» ABOUT THIS EXERCISE
Beginning with the first line below, output every record verbatim and leave out the images.

=== DATA PROVIDED ===

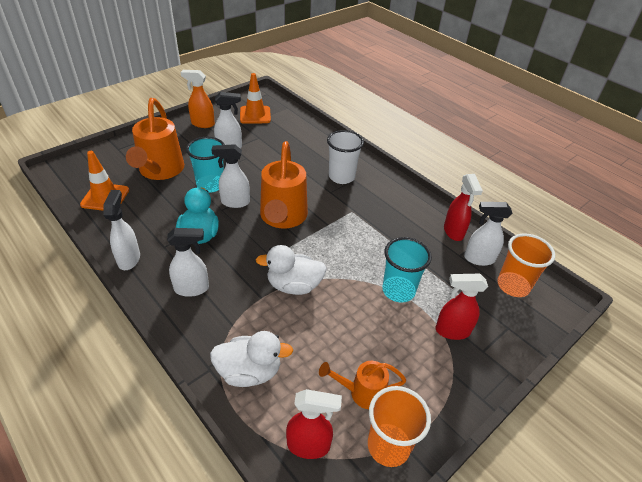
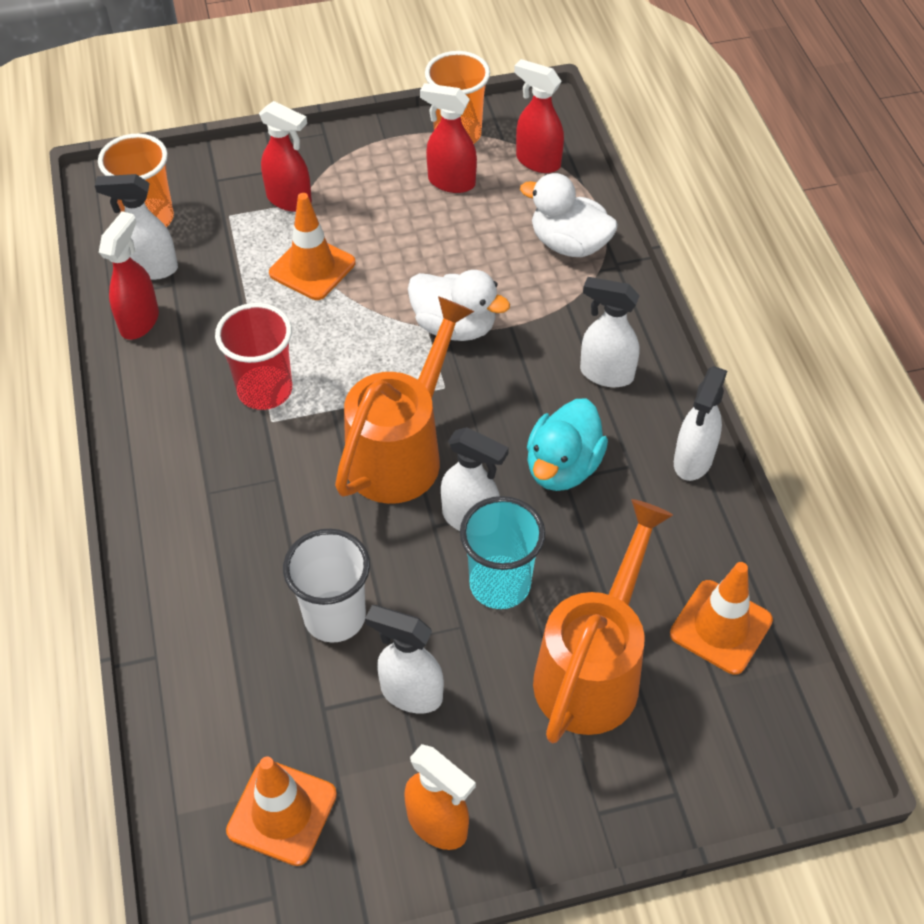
camera: 150 degrees left, 10 degrees up
(341, 177) = (226, 508): white cup -> white cup (335, 616)
(362, 392) = (450, 182): orange watering can -> red spray bottle
(366, 222) = (265, 390): none -> red cup
(398, 290) = (312, 268): turquoise cup -> orange traffic cone
(478, 259) = (151, 269): white spray bottle -> white spray bottle turned 150 degrees clockwise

===

» OUTPUT FOR THIS EXERCISE
camera: 150 degrees left, 10 degrees up
(341, 177) = (226, 508): white cup -> white cup (335, 616)
(362, 392) = (450, 182): orange watering can -> red spray bottle
(366, 222) = (265, 390): none -> red cup
(398, 290) = (312, 268): turquoise cup -> orange traffic cone
(478, 259) = (151, 269): white spray bottle -> white spray bottle turned 150 degrees clockwise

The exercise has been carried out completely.